Exercise: Among the lines below, keep only those from the one containing "Q3: PMOS BS250" through the one containing "TP6: test point (N007) -> none", and reproduce them exactly.

━━ Data records

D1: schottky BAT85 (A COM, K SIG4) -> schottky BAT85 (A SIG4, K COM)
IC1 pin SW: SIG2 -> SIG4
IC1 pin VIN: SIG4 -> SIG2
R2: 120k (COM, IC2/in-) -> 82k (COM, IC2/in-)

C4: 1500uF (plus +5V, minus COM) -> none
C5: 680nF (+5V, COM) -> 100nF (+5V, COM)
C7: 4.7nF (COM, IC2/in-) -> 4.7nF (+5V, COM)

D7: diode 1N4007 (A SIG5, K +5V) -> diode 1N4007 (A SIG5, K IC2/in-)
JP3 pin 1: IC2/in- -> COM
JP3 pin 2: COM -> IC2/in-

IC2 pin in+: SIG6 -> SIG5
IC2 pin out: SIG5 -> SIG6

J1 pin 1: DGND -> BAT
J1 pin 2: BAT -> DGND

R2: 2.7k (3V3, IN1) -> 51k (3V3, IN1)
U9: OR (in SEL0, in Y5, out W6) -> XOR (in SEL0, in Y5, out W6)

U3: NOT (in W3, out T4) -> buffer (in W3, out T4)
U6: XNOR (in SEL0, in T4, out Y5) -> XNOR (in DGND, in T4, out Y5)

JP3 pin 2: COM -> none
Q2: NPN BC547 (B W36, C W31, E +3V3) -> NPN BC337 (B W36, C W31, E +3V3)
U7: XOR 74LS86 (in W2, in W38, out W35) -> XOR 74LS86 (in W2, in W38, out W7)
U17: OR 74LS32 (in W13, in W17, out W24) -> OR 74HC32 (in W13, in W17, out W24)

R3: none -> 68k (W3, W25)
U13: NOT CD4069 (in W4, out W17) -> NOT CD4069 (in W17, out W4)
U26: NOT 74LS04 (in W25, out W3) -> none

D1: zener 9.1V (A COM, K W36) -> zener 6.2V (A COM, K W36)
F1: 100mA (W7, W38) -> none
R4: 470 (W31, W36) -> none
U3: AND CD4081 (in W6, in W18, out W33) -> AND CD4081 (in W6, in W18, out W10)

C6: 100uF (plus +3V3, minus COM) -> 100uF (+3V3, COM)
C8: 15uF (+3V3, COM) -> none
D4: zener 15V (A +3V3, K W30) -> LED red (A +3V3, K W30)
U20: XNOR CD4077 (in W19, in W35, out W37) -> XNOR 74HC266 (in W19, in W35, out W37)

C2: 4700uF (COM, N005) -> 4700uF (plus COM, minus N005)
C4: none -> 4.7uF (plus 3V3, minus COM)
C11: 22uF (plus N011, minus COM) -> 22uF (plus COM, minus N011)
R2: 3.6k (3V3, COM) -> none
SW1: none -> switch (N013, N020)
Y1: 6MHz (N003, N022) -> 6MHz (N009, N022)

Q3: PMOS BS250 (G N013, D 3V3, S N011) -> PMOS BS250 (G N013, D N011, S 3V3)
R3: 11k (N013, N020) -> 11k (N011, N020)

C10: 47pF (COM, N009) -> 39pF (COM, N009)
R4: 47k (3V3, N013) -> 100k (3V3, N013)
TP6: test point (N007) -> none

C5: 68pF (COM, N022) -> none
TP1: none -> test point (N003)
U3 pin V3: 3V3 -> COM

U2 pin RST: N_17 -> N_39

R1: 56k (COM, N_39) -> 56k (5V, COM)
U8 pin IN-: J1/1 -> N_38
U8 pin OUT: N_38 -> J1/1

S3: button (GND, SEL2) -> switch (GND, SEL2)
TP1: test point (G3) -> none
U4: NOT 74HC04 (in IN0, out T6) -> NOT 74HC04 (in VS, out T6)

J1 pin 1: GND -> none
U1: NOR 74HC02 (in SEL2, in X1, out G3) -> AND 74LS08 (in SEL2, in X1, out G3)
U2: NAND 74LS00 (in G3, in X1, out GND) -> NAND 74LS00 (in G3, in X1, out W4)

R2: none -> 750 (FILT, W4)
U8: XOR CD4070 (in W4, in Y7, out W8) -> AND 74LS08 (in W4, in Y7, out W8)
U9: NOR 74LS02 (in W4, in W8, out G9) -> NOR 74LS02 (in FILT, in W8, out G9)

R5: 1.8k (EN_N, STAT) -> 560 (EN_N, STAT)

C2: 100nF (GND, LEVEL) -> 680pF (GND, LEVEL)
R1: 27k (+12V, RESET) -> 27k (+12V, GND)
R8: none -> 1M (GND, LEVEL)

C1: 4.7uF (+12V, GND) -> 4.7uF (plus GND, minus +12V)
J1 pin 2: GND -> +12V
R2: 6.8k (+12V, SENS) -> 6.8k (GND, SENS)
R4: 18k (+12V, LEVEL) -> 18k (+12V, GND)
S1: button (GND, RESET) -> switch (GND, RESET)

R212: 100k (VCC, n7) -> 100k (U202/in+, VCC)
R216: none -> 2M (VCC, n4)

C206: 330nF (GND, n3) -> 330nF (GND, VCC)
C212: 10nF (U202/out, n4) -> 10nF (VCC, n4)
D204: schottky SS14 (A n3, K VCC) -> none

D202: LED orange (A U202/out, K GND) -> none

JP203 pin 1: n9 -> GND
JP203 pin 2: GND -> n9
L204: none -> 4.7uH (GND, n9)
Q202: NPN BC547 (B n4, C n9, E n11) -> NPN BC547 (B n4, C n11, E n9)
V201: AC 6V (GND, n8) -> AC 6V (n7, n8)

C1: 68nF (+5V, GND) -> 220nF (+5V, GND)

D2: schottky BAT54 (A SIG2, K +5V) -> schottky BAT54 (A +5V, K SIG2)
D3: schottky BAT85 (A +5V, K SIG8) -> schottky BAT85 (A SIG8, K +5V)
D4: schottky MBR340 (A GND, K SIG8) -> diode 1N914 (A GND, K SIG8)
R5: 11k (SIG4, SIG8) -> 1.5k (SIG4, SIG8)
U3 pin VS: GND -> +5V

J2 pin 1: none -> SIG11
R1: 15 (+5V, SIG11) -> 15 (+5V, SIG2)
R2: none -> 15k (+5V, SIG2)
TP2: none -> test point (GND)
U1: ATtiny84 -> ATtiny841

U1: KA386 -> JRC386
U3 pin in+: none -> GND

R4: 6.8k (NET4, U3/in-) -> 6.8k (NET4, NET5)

━━━━

Answer area:
Q3: PMOS BS250 (G N013, D 3V3, S N011) -> PMOS BS250 (G N013, D N011, S 3V3)
R3: 11k (N013, N020) -> 11k (N011, N020)

C10: 47pF (COM, N009) -> 39pF (COM, N009)
R4: 47k (3V3, N013) -> 100k (3V3, N013)
TP6: test point (N007) -> none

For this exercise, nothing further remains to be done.